Data listing:
________________________________________

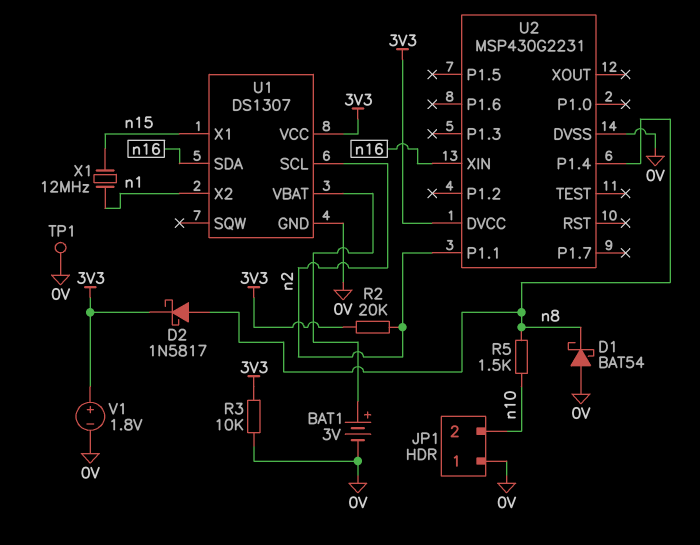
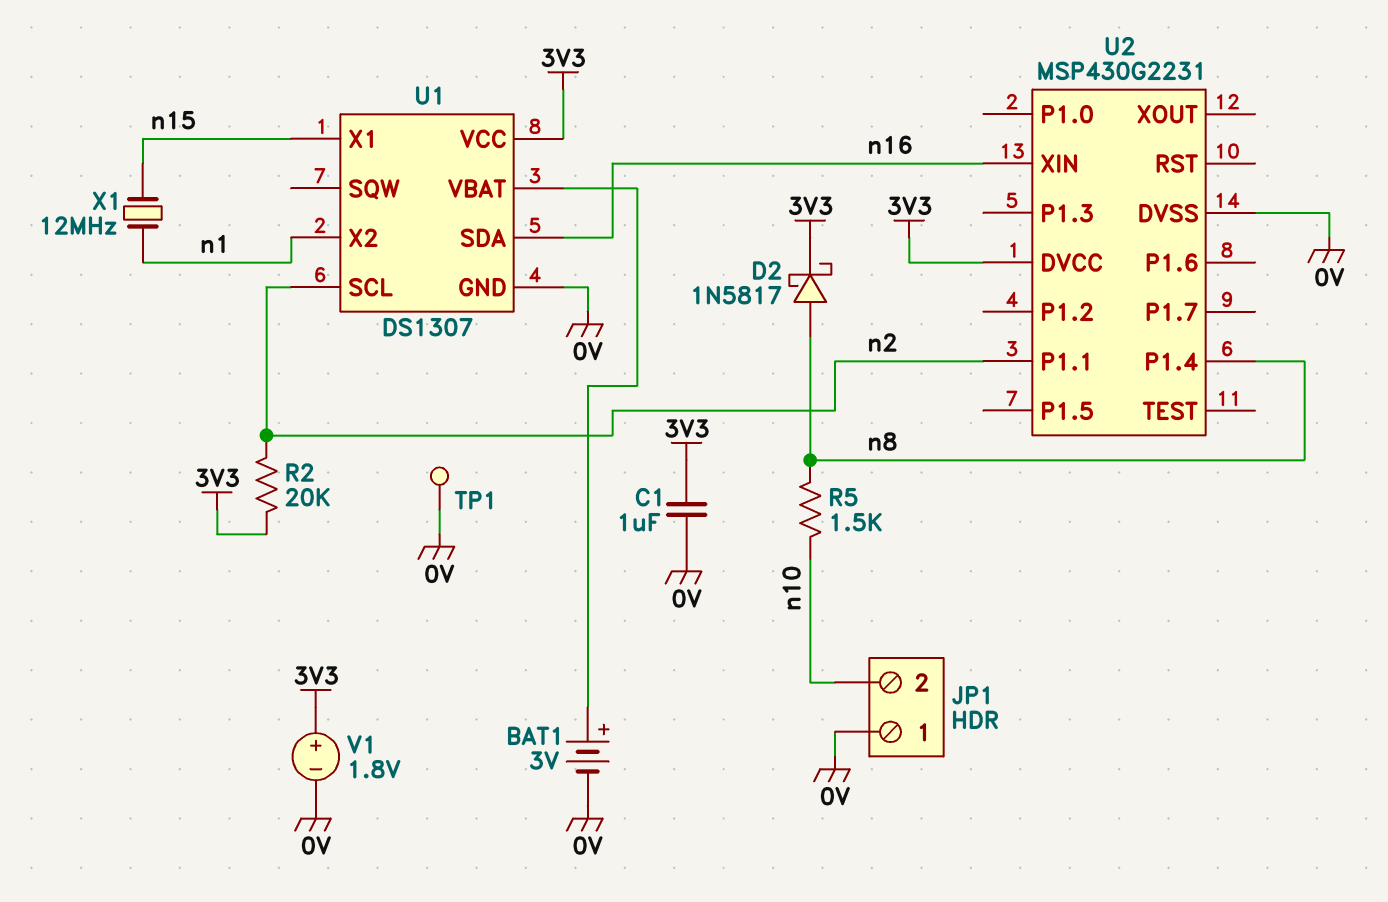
C1: none -> 1uF (0V, 3V3)
D1: schottky BAT54 (A 0V, K n8) -> none
R3: 10k (0V, 3V3) -> none

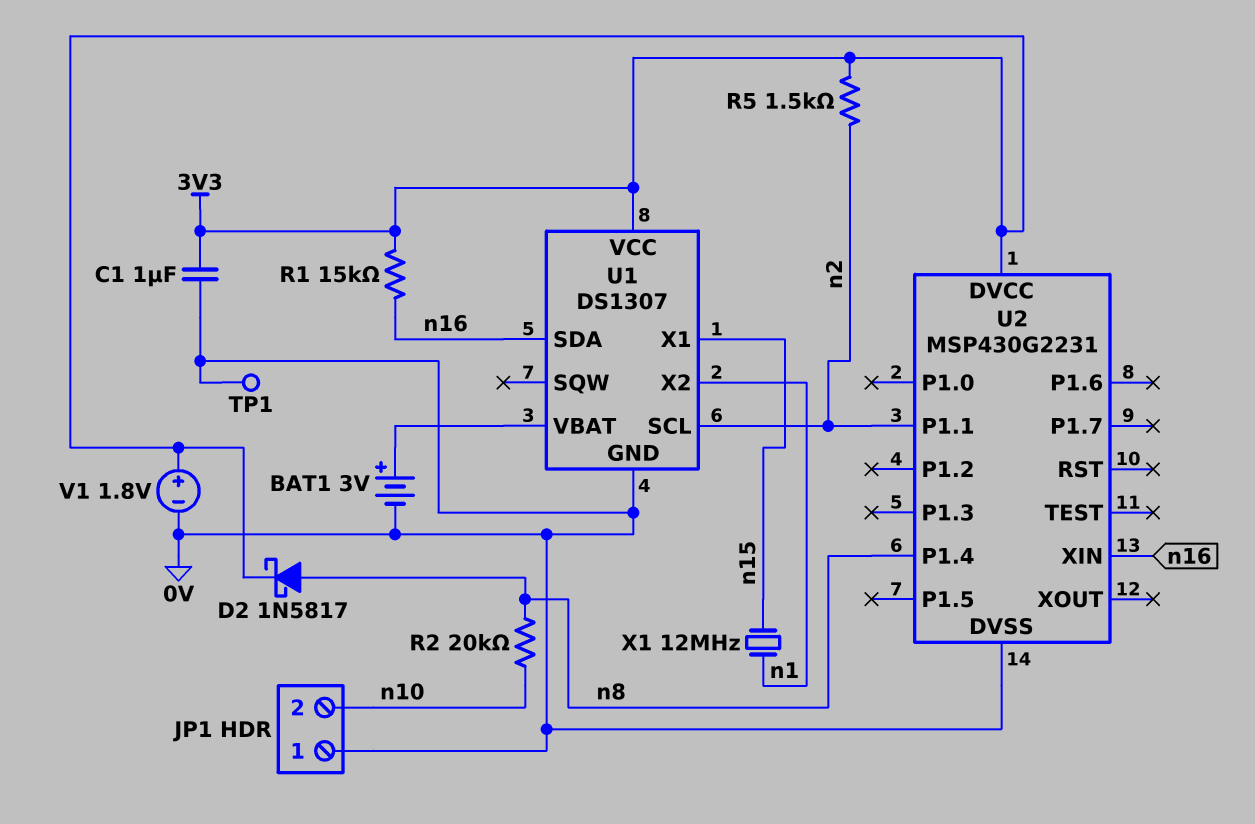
R1: none -> 15k (3V3, n16)
R2: 20k (3V3, n2) -> 20k (n8, n10)
R5: 1.5k (n8, n10) -> 1.5k (3V3, n2)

________________________________________

Task details:
Find how many lines in the preceding listing contain the word "none", and answer with that number only.

Answer to the exercise:
4